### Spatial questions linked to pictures
-*-

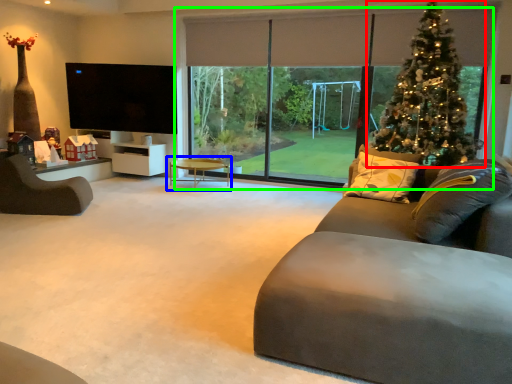
Question: Estimate the real-world distances between objects in this image. Which object is closer to christmas tree (highlighted by a red box), coffee table (highlighted by a blue box) or window (highlighted by a green box)?

Choices:
 (A) coffee table
 (B) window

Answer: (B)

-*-

### WHAT IS EXPECTED
Please filter the listing above, copying each line that contains the string "table". Case counts.

### ANSWER IN FULL
Question: Estimate the real-world distances between objects in this image. Which object is closer to christmas tree (highlighted by a red box), coffee table (highlighted by a blue box) or window (highlighted by a green box)?
 (A) coffee table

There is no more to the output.